<<<<

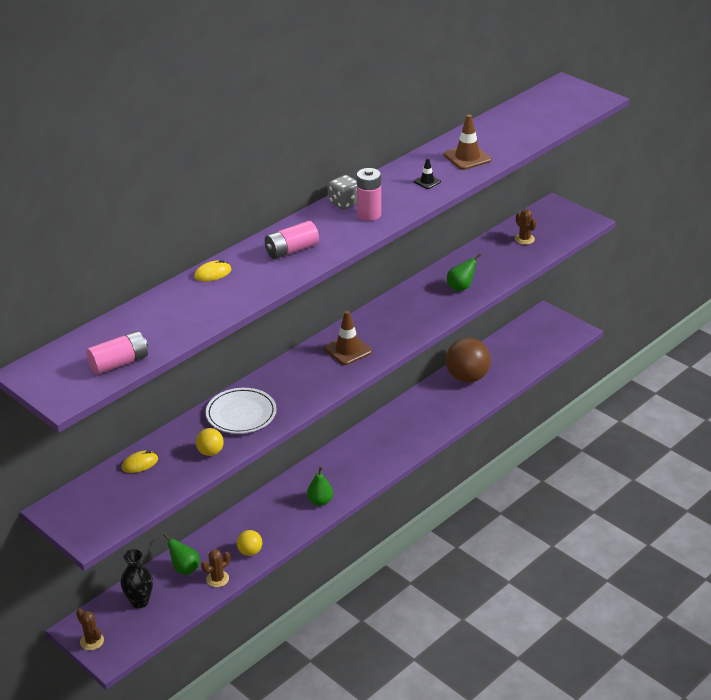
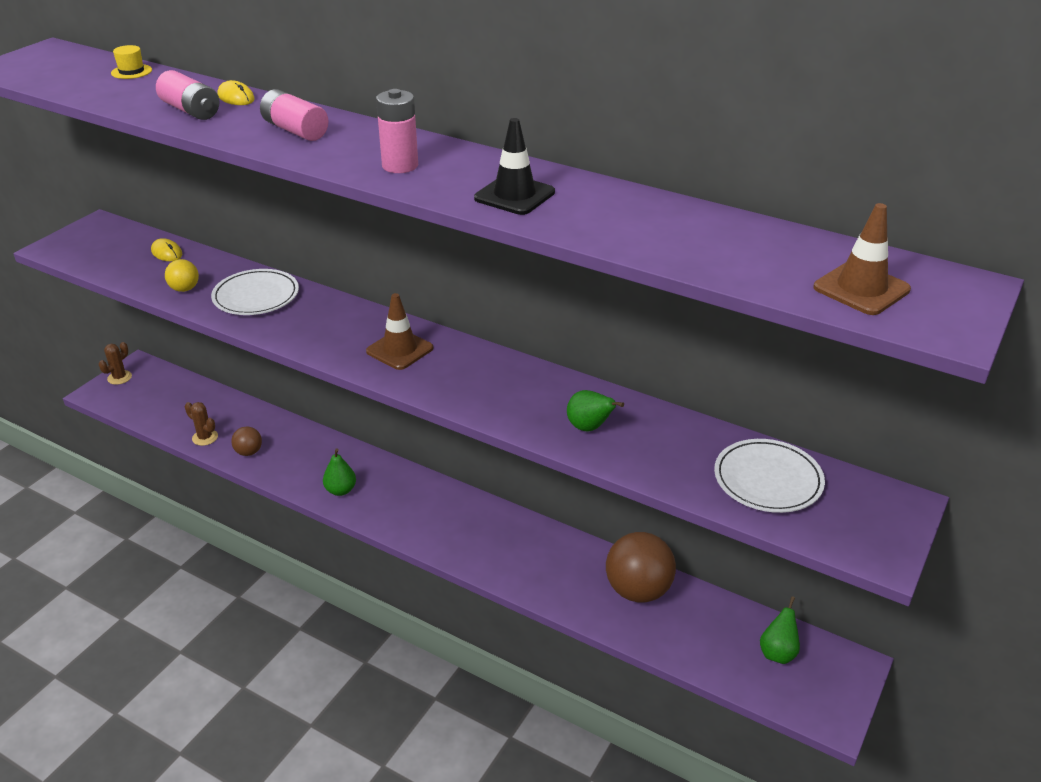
camera: 75 degrees right, 0 degrees up
pink battery [86,331,148,374] -> pink battery moved to [156,70,219,120]
black vase [120,549,153,608] -> none
green pear [163,533,200,575] -> green pear moved to [760,596,800,664]
yellow ball [237,530,262,556] -> brown ball [232,426,262,456]
grey dice [329,175,357,210] -> none
black traffic cone [414,158,441,189] -> black traffic cone [474,118,555,215], size x1.82
brown traffic cone [444,114,492,170] -> brown traffic cone moved to [813,203,911,315]
brown cactus [515,209,536,245] -> white plate [714,439,825,513]
none -> yellow hat [111,45,152,79]

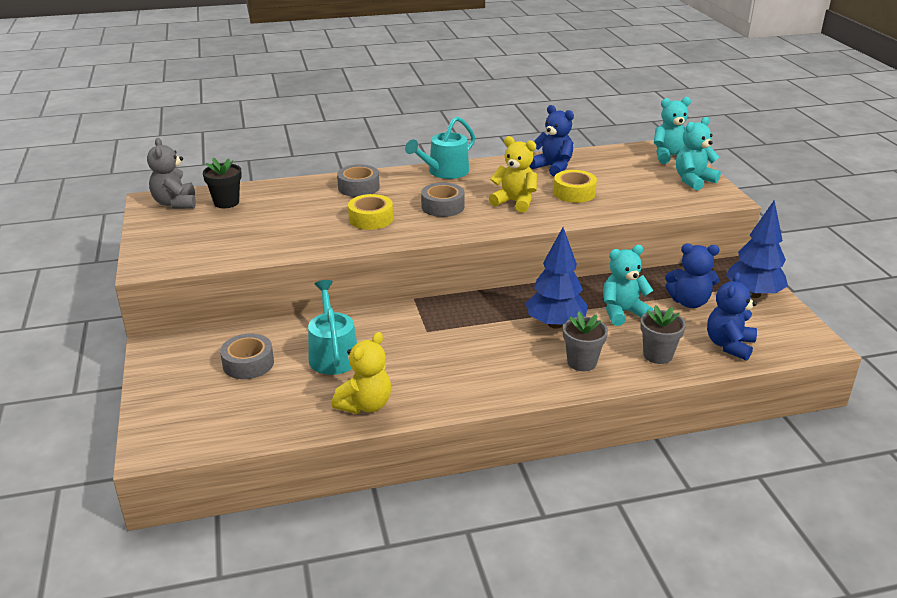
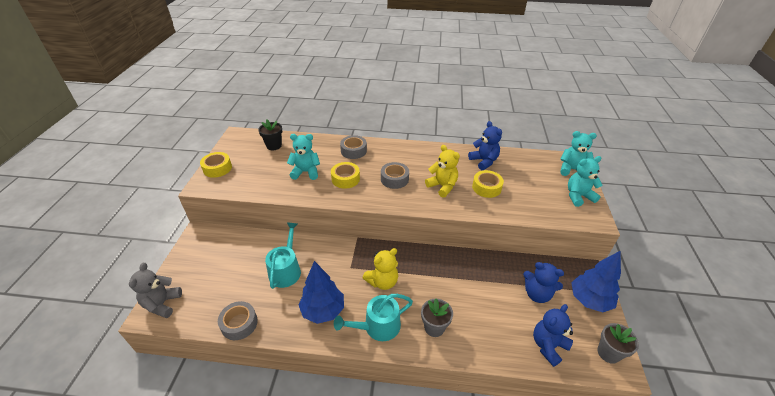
camera: 20 degrees right, 10 degrees up
grey teddy bear [147,138,196,209] -> grey teddy bear moved to [129,263,182,318]
grey tape [220,334,274,379] -> grey tape moved to [218,301,258,340]
yellow teddy bear [332,332,391,414] -> yellow teddy bear moved to [363,248,398,290]
turquoise watering can [405,116,475,179] -> turquoise watering can moved to [334,294,413,341]
blue tree [525,227,588,329] -> blue tree moved to [298,261,344,324]
turquoise teddy bear [603,245,653,326] -> turquoise teddy bear moved to [287,134,320,180]
grey flower pot [640,305,686,364] -> grey flower pot moved to [597,323,639,364]
none -> yellow tape [200,152,232,178]

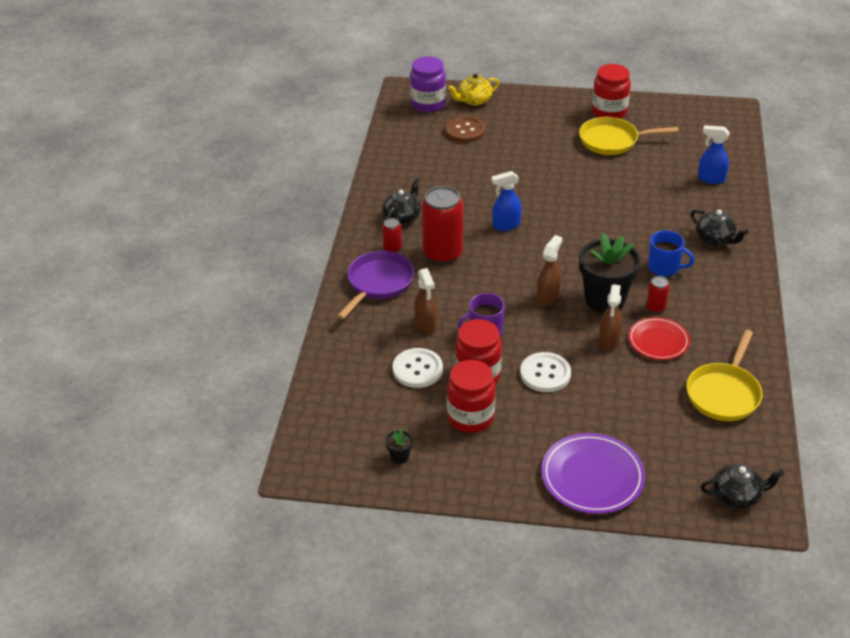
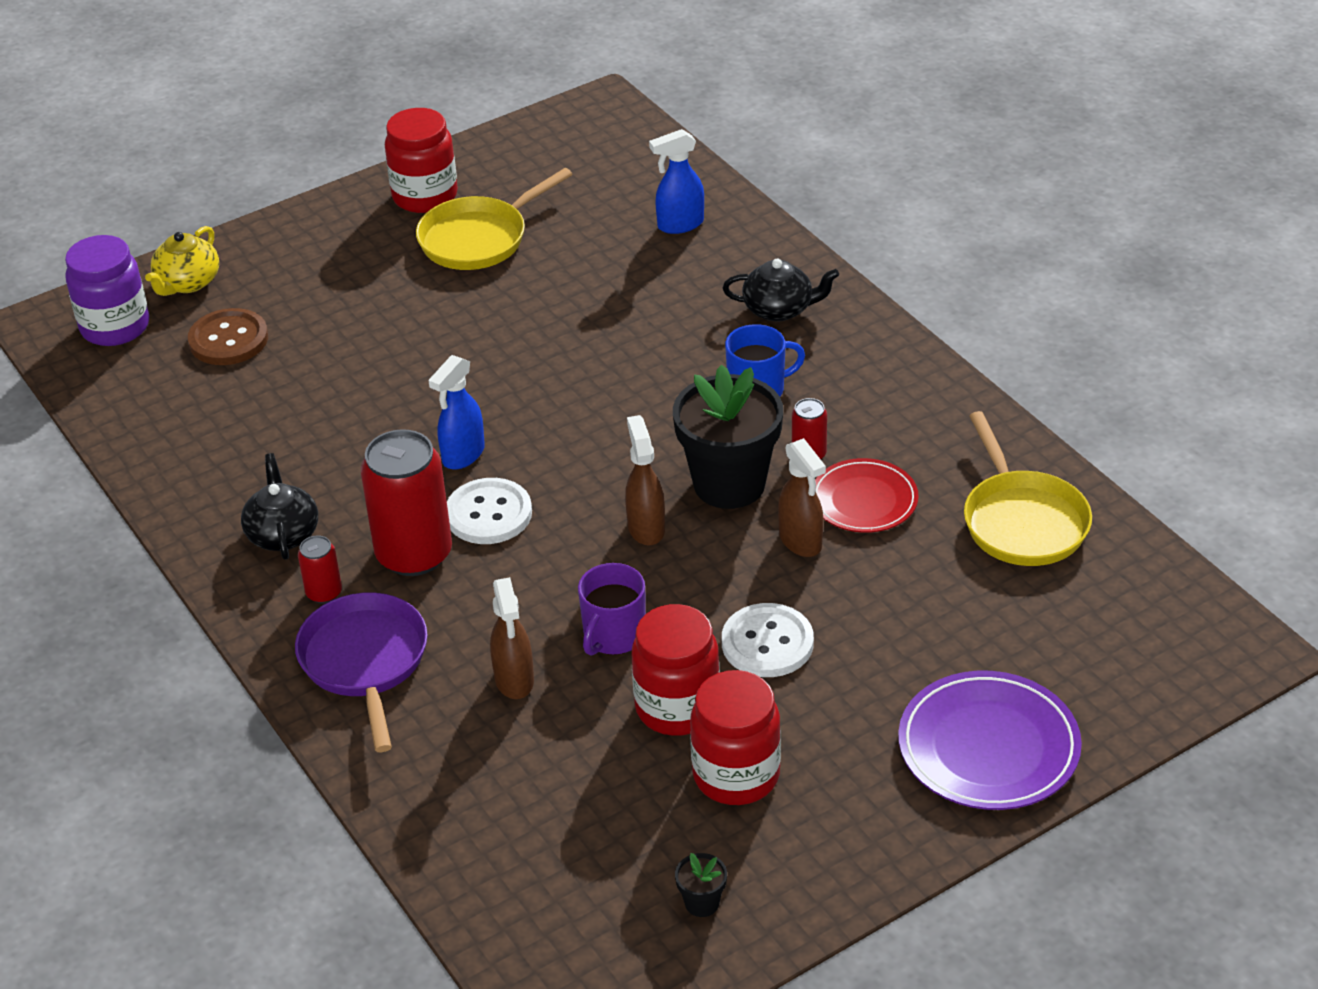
camera: 40 degrees left, 0 degrees up
white button [393,348,443,388] -> white button moved to [447,478,532,544]
brown spray bottle [414,268,437,334] -> brown spray bottle turned 45 degrees clockwise [490,577,534,699]
black teapot [700,464,785,509] -> none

>>>>

» Requirement
Could you write out the records again exactly, without any of their pictures?

» Problem solution
camera: 75 degrees right, 0 degrees up
pink battery [86,331,148,374] -> pink battery moved to [156,70,219,120]
black vase [120,549,153,608] -> none
green pear [163,533,200,575] -> green pear moved to [760,596,800,664]
yellow ball [237,530,262,556] -> brown ball [232,426,262,456]
grey dice [329,175,357,210] -> none
black traffic cone [414,158,441,189] -> black traffic cone [474,118,555,215], size x1.82
brown traffic cone [444,114,492,170] -> brown traffic cone moved to [813,203,911,315]
brown cactus [515,209,536,245] -> white plate [714,439,825,513]
none -> yellow hat [111,45,152,79]

camera: 20 degrees right, 10 degrees up
grey teddy bear [147,138,196,209] -> grey teddy bear moved to [129,263,182,318]
grey tape [220,334,274,379] -> grey tape moved to [218,301,258,340]
yellow teddy bear [332,332,391,414] -> yellow teddy bear moved to [363,248,398,290]
turquoise watering can [405,116,475,179] -> turquoise watering can moved to [334,294,413,341]
blue tree [525,227,588,329] -> blue tree moved to [298,261,344,324]
turquoise teddy bear [603,245,653,326] -> turquoise teddy bear moved to [287,134,320,180]
grey flower pot [640,305,686,364] -> grey flower pot moved to [597,323,639,364]
none -> yellow tape [200,152,232,178]

camera: 40 degrees left, 0 degrees up
white button [393,348,443,388] -> white button moved to [447,478,532,544]
brown spray bottle [414,268,437,334] -> brown spray bottle turned 45 degrees clockwise [490,577,534,699]
black teapot [700,464,785,509] -> none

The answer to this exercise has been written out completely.